▸ Information given:
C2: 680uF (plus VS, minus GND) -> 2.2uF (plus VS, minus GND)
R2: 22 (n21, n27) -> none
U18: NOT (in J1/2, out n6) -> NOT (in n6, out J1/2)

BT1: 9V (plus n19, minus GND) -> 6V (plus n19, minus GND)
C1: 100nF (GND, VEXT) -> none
* * *
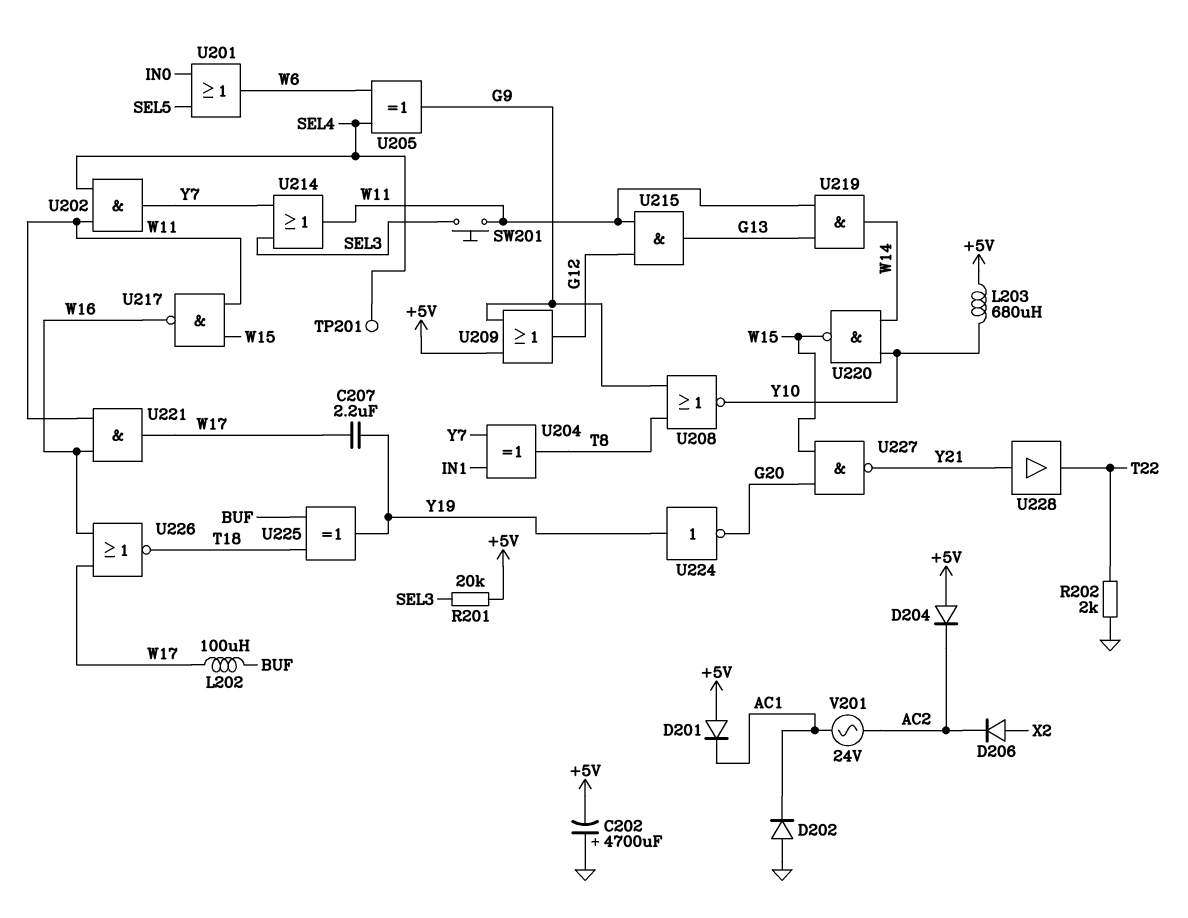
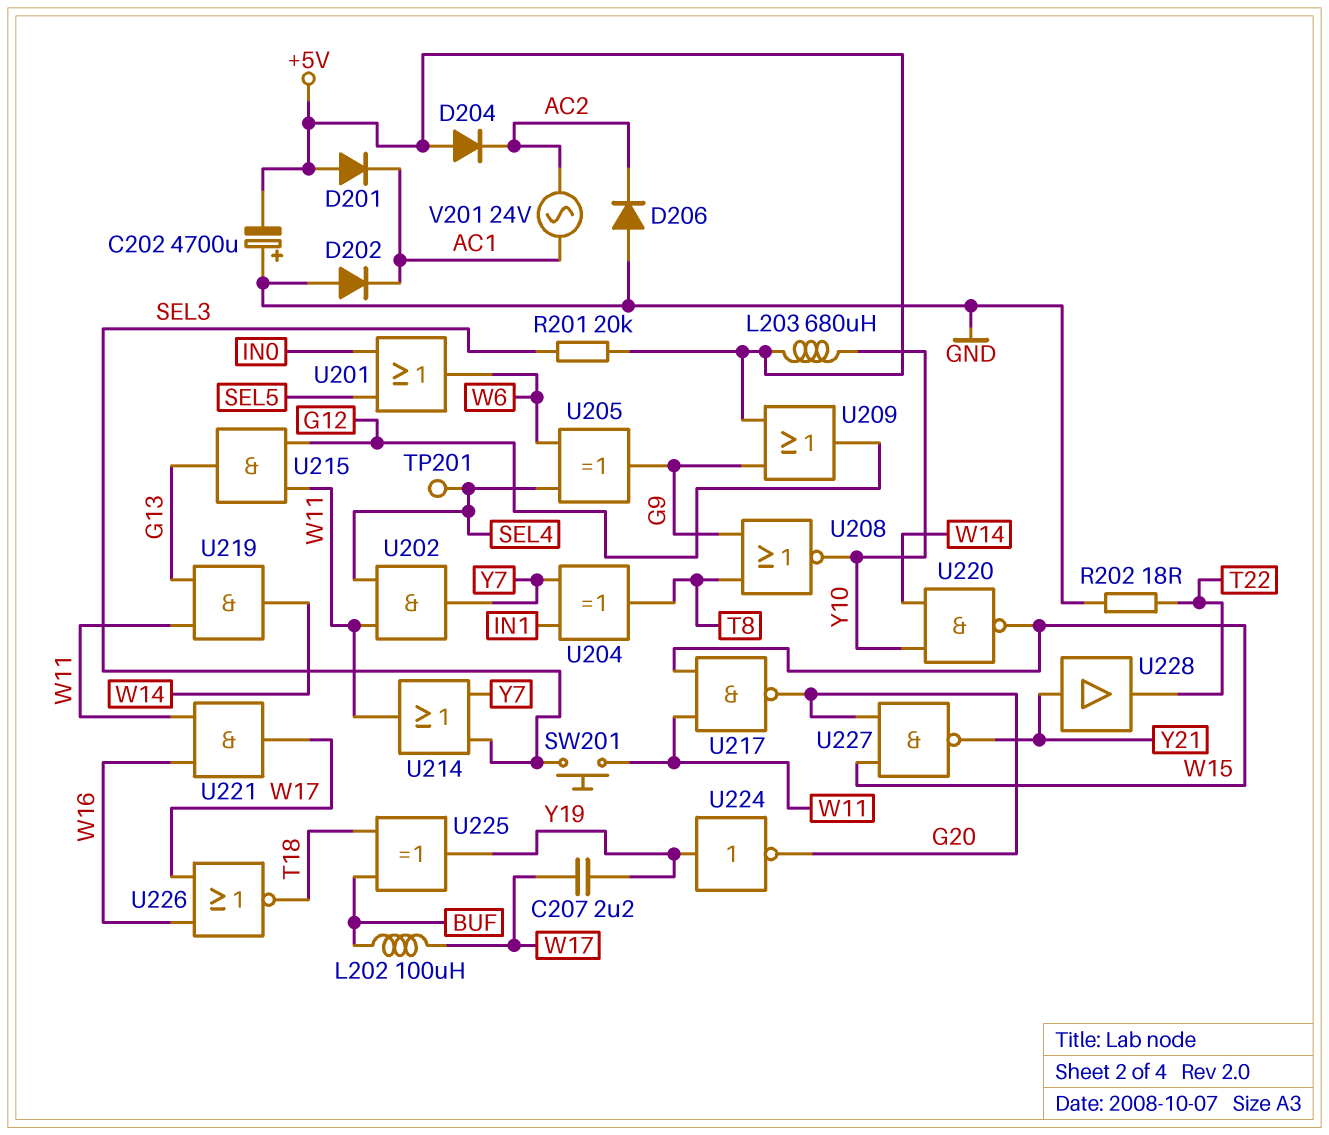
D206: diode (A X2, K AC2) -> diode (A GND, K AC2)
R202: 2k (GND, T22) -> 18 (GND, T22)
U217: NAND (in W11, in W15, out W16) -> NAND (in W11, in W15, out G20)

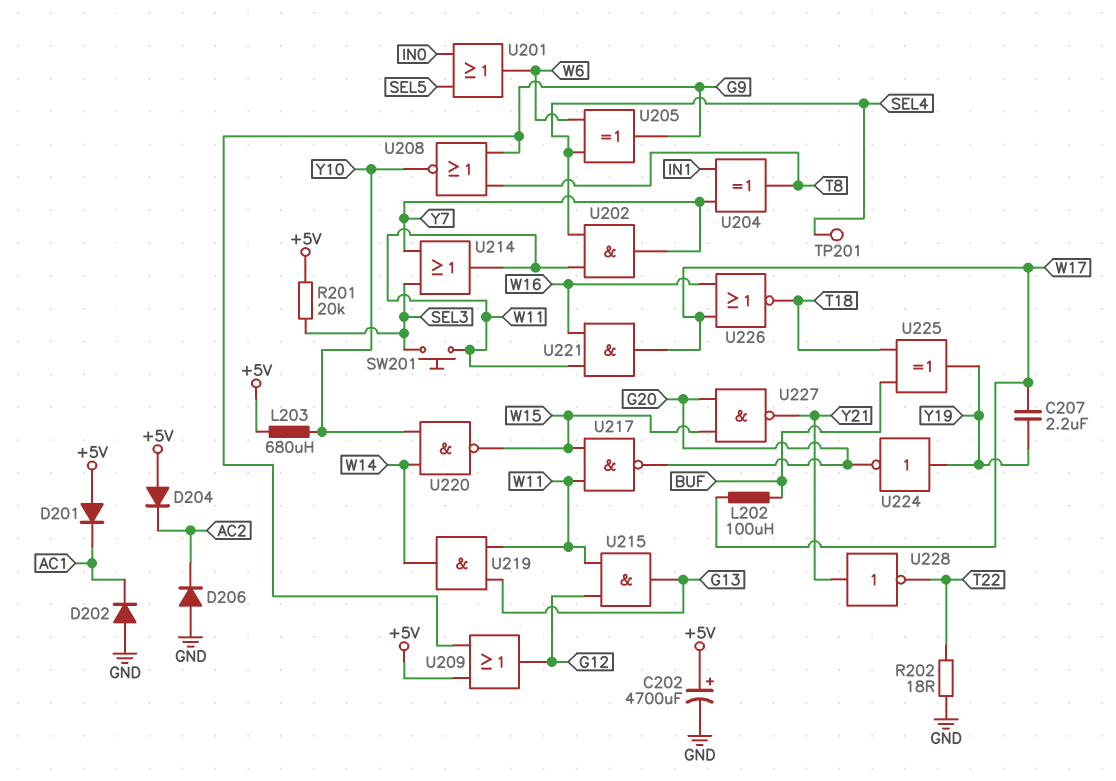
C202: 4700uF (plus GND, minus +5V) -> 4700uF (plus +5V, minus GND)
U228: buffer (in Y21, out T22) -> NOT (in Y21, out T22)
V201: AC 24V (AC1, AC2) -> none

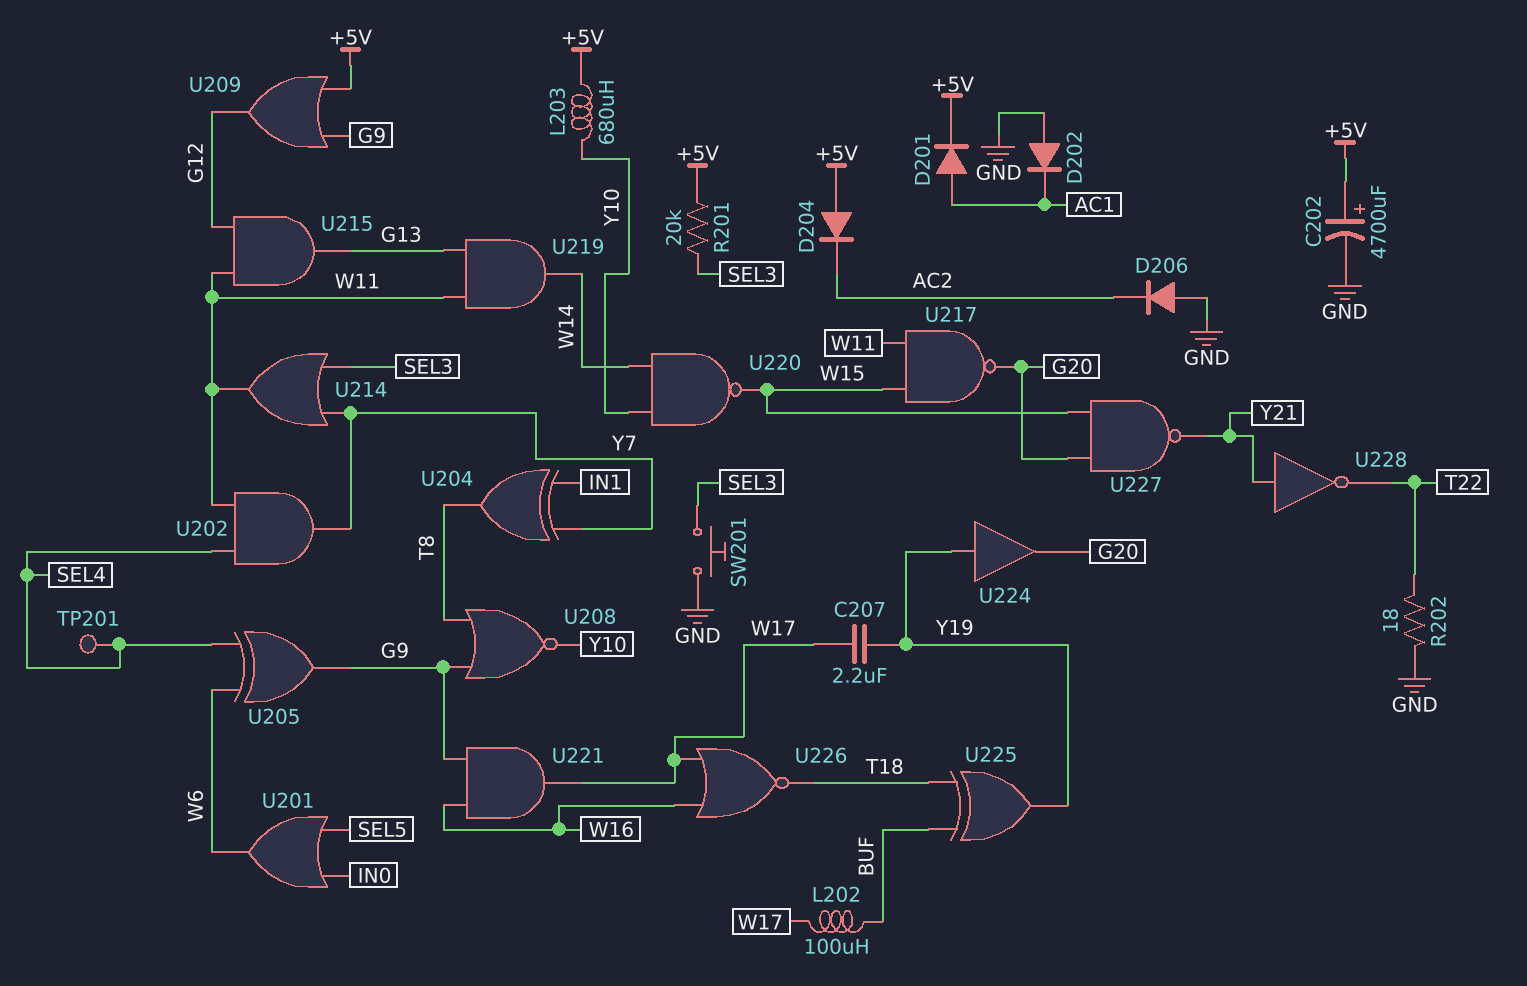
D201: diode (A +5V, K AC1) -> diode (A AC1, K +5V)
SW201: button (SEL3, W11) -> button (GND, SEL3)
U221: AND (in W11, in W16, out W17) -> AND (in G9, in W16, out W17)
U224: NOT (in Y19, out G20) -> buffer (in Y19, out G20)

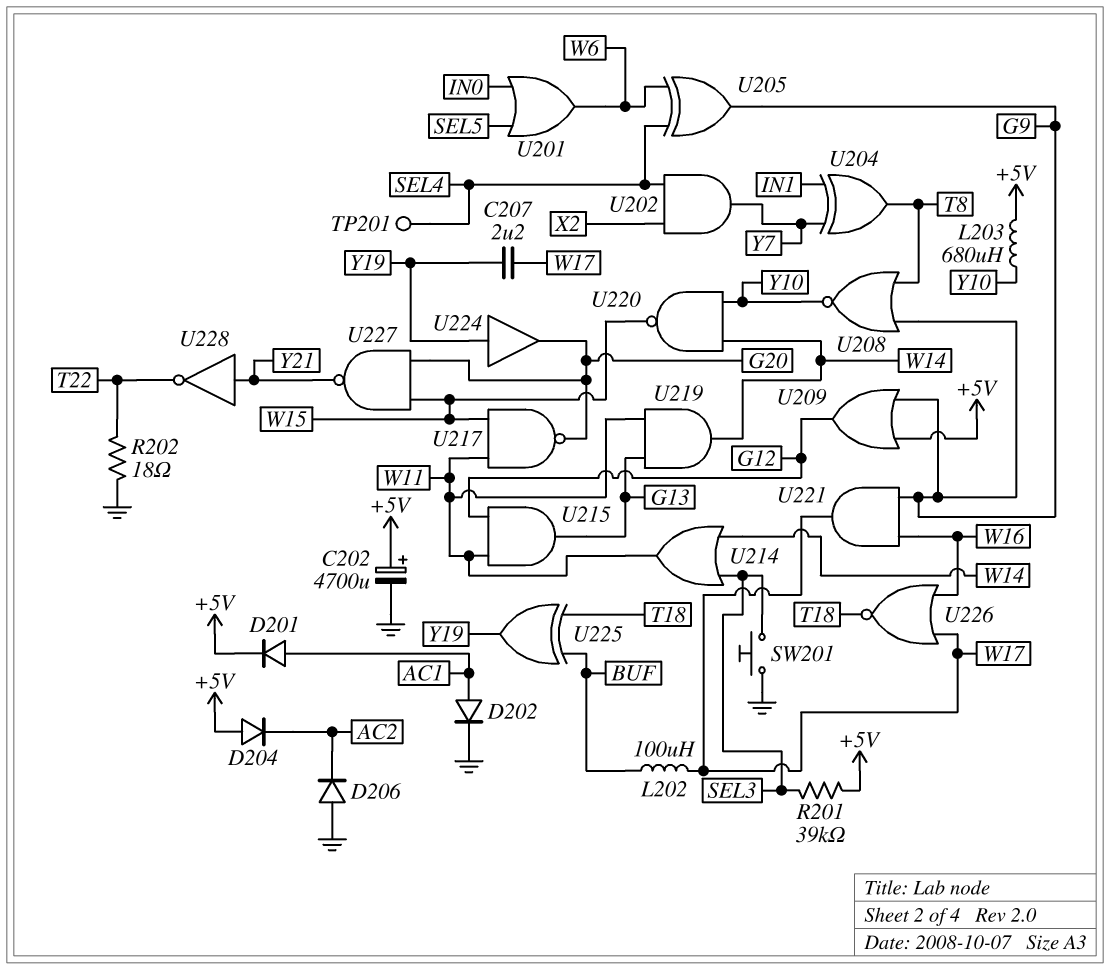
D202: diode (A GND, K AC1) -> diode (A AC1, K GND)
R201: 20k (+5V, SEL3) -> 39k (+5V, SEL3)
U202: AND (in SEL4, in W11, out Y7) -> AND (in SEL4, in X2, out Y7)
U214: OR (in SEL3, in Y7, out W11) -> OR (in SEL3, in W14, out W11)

▸ What is needed: Take the lines above starting at the one containing "C202: 4700uF (plus" and ending at the one containing "U214: OR (in", and print them again exactly, without pictures.

▸ Result of this task:
C202: 4700uF (plus GND, minus +5V) -> 4700uF (plus +5V, minus GND)
U228: buffer (in Y21, out T22) -> NOT (in Y21, out T22)
V201: AC 24V (AC1, AC2) -> none

D201: diode (A +5V, K AC1) -> diode (A AC1, K +5V)
SW201: button (SEL3, W11) -> button (GND, SEL3)
U221: AND (in W11, in W16, out W17) -> AND (in G9, in W16, out W17)
U224: NOT (in Y19, out G20) -> buffer (in Y19, out G20)

D202: diode (A GND, K AC1) -> diode (A AC1, K GND)
R201: 20k (+5V, SEL3) -> 39k (+5V, SEL3)
U202: AND (in SEL4, in W11, out Y7) -> AND (in SEL4, in X2, out Y7)
U214: OR (in SEL3, in Y7, out W11) -> OR (in SEL3, in W14, out W11)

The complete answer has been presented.